- **Written exercise**:
In the material below, take the stretch from the line containing "black ellipse: moved 2 px right, 1 px up" through the line containing "gray trapezoid: rotated 27 degrees clockwise", and substitute "anticlockwise" for every "counterclockwise" in it, changing nothing else. Return only those lines, leaving out the picture lines.

### Given records

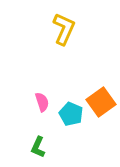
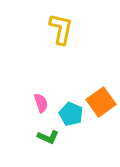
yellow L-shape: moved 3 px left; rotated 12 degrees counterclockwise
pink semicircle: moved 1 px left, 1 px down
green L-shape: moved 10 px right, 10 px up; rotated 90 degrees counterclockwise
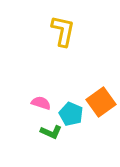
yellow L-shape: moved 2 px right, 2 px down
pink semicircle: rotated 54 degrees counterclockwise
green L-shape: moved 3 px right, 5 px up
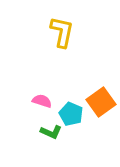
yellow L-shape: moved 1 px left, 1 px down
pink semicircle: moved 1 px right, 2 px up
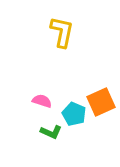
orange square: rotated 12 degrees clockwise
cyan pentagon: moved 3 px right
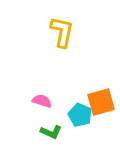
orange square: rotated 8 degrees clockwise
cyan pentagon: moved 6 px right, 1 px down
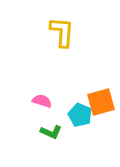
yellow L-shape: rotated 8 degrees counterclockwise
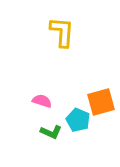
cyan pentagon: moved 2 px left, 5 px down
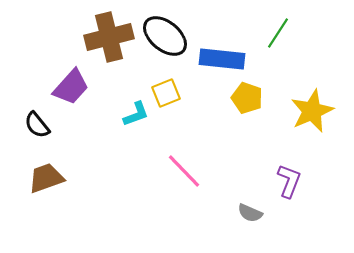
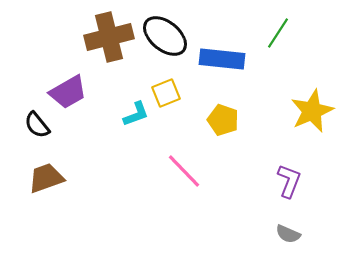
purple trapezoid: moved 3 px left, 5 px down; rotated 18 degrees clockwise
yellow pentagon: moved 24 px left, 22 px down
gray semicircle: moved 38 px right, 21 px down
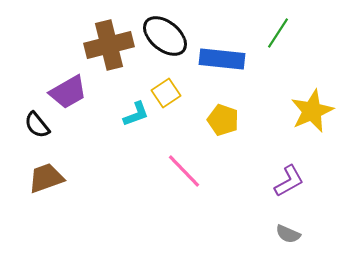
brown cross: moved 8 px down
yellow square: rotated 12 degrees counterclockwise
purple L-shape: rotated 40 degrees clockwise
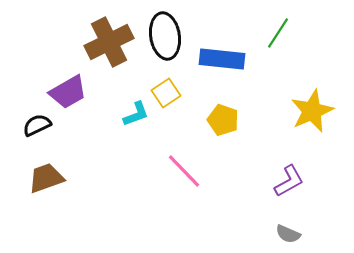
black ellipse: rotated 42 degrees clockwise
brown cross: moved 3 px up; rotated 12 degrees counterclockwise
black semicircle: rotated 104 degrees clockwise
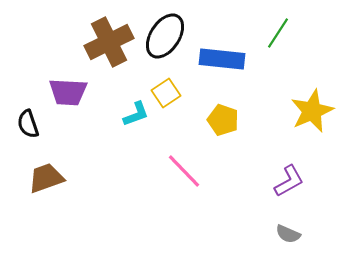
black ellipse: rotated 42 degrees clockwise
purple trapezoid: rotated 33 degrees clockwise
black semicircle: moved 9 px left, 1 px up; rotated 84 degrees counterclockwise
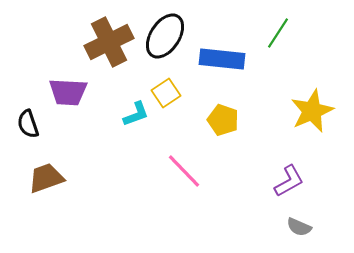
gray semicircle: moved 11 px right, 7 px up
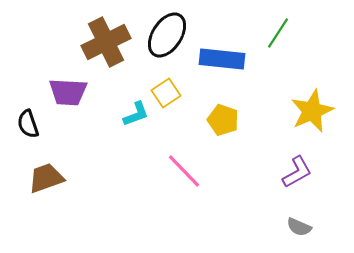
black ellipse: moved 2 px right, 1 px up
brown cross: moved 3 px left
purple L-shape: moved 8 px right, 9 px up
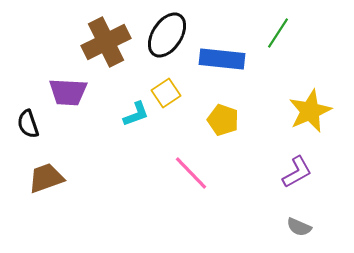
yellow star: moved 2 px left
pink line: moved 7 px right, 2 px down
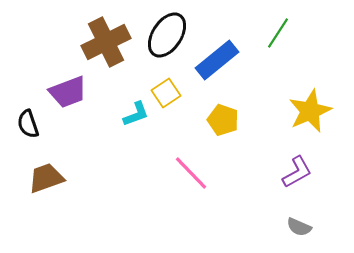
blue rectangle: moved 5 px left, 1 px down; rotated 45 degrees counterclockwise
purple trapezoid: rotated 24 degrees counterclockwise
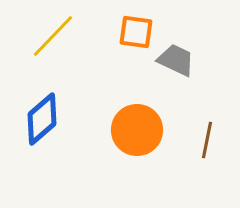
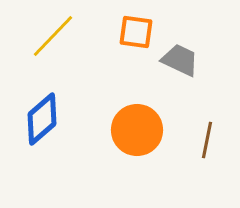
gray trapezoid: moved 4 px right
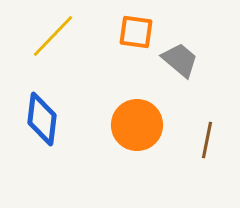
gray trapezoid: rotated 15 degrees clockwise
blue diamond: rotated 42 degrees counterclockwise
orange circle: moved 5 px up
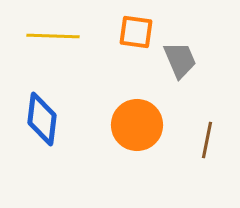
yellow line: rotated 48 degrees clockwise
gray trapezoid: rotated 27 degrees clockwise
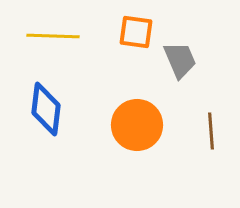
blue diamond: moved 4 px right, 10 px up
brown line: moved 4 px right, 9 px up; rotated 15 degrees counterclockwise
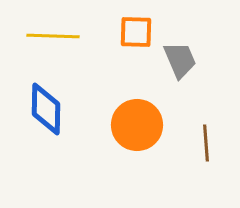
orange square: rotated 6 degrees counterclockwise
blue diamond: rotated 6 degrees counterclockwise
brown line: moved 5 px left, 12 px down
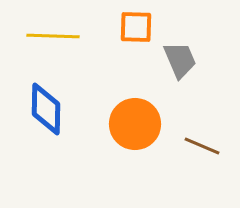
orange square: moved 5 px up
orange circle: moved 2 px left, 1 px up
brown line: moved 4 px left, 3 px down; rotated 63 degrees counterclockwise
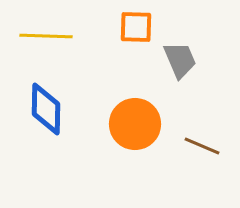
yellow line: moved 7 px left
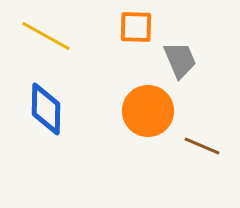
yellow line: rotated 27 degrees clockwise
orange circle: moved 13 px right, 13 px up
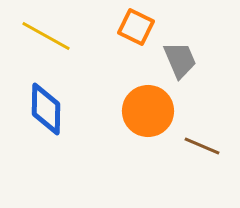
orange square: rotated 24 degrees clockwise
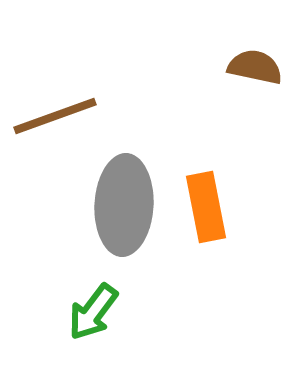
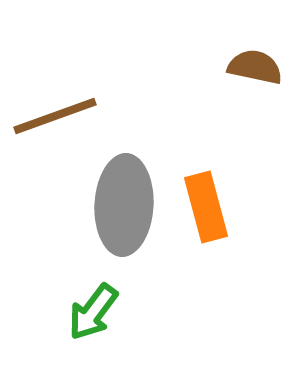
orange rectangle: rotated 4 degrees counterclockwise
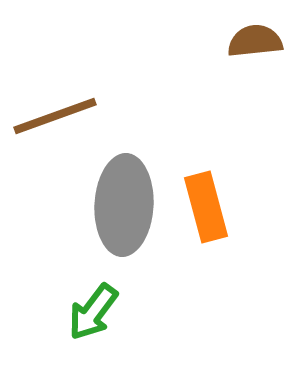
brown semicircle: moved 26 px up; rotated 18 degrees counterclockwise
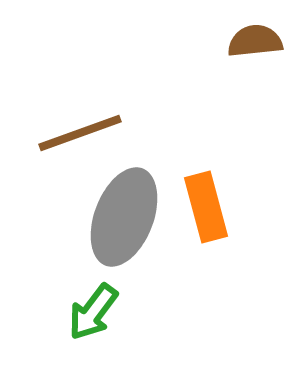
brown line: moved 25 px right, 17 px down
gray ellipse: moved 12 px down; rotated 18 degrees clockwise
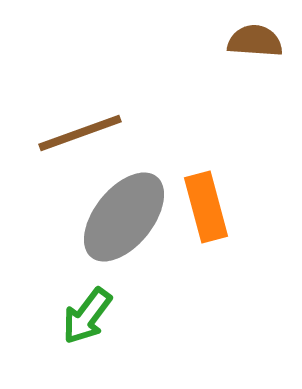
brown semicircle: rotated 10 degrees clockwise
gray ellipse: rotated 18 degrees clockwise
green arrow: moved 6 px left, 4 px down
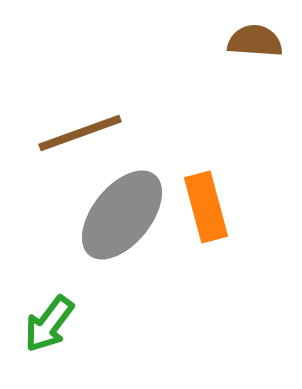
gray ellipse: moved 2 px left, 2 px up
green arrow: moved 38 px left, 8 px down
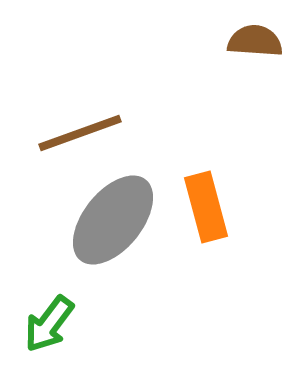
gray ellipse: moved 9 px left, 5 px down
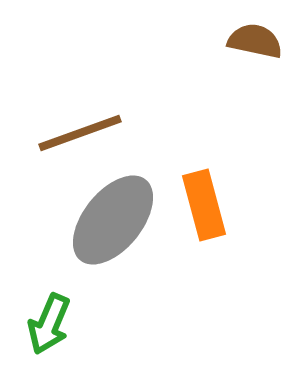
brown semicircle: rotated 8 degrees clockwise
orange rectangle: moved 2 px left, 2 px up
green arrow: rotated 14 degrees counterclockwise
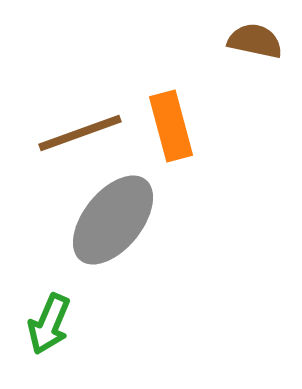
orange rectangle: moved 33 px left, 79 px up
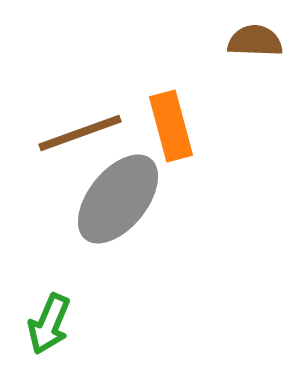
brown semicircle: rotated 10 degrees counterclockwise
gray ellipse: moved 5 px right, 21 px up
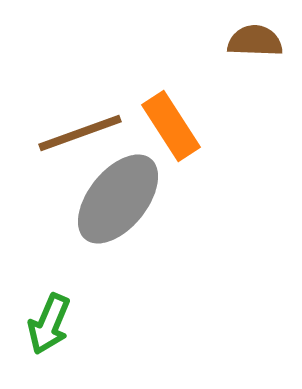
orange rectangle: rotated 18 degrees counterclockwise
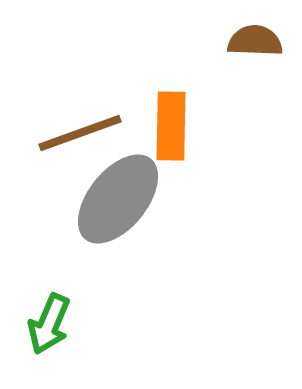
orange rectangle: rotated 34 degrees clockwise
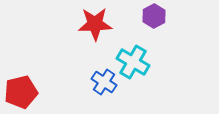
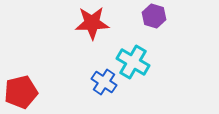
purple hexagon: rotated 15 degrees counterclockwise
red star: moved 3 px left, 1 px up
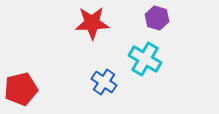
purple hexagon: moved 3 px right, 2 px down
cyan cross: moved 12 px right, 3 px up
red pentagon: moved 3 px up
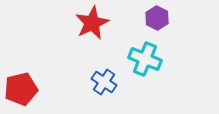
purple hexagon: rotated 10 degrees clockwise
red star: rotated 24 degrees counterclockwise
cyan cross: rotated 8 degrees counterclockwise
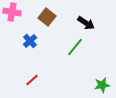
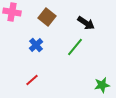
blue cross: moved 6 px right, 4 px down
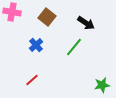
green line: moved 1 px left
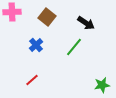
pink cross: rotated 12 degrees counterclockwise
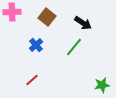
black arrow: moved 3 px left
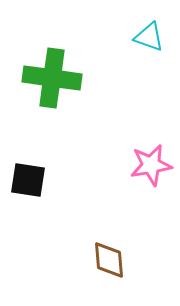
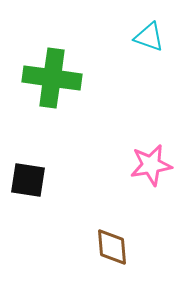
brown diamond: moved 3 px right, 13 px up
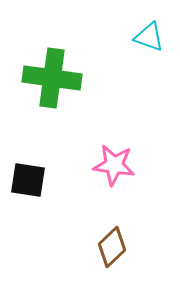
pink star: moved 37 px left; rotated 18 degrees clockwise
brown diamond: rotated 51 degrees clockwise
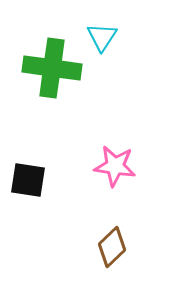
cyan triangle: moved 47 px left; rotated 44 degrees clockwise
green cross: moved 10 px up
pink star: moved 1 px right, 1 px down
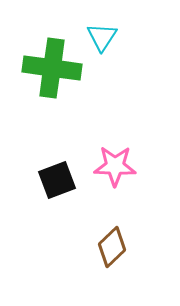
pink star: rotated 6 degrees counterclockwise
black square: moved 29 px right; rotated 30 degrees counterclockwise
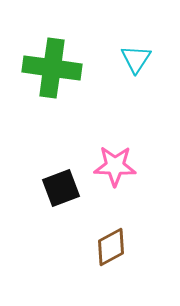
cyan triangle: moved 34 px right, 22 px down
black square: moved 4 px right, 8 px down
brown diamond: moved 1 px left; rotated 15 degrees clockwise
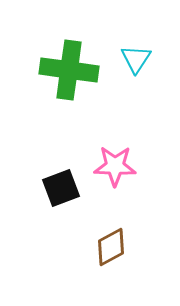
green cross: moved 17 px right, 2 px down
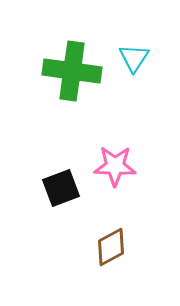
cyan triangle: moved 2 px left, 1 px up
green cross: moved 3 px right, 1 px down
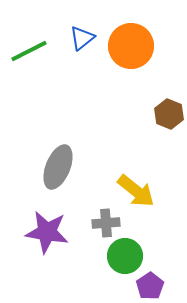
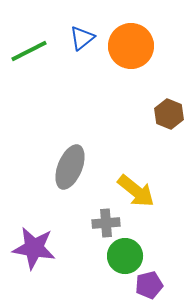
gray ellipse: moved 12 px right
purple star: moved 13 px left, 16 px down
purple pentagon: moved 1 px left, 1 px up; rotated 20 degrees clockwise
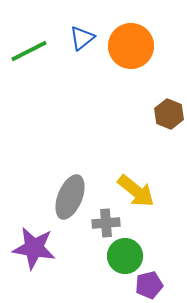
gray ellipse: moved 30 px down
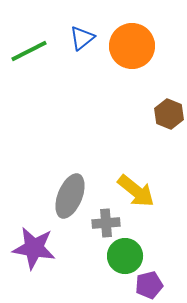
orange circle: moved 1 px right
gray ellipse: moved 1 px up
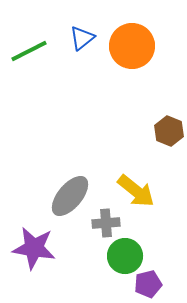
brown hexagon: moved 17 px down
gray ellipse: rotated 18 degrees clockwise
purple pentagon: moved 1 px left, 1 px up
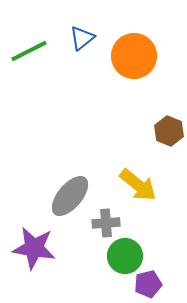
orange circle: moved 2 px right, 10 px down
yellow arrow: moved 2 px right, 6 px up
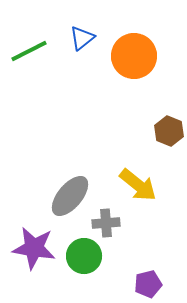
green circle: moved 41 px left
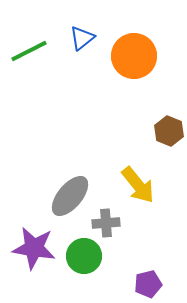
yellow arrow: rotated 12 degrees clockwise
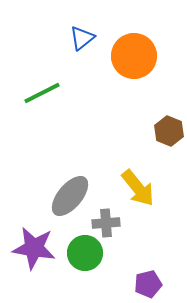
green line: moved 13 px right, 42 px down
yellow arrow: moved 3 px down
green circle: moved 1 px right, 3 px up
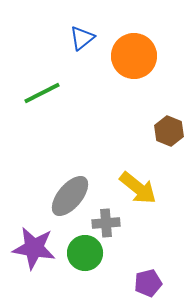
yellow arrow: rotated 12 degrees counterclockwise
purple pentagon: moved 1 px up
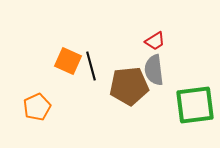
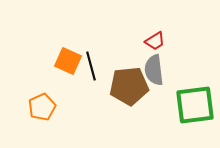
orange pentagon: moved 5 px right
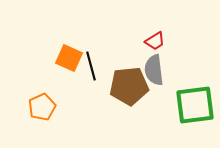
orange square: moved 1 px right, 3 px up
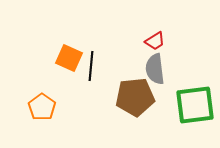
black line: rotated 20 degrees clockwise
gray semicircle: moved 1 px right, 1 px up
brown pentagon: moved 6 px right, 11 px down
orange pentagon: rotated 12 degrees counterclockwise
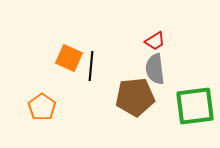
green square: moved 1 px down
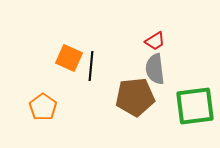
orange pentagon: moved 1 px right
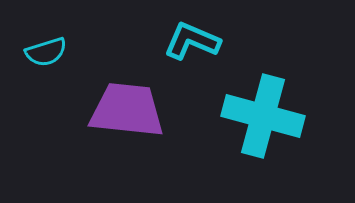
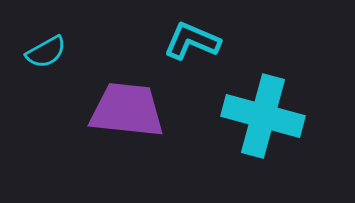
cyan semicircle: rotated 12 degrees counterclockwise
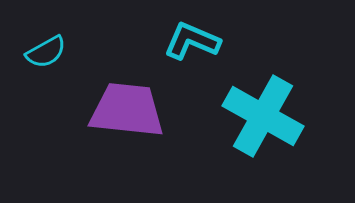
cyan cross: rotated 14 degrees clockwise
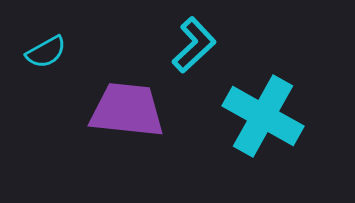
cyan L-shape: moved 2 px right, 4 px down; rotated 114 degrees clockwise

######

- **Answer to this task**:
black ellipse: moved 2 px right, 1 px up
brown cross: moved 3 px left
purple L-shape: moved 8 px right, 9 px up
yellow star: moved 2 px left
pink line: moved 7 px right, 2 px down
blue rectangle: moved 5 px left, 1 px down; rotated 45 degrees anticlockwise
purple trapezoid: rotated 24 degrees anticlockwise
gray trapezoid: moved 4 px right
gray trapezoid: rotated 15 degrees clockwise
blue diamond: rotated 42 degrees anticlockwise
orange circle: moved 5 px up
yellow line: rotated 48 degrees clockwise
gray trapezoid: rotated 27 degrees clockwise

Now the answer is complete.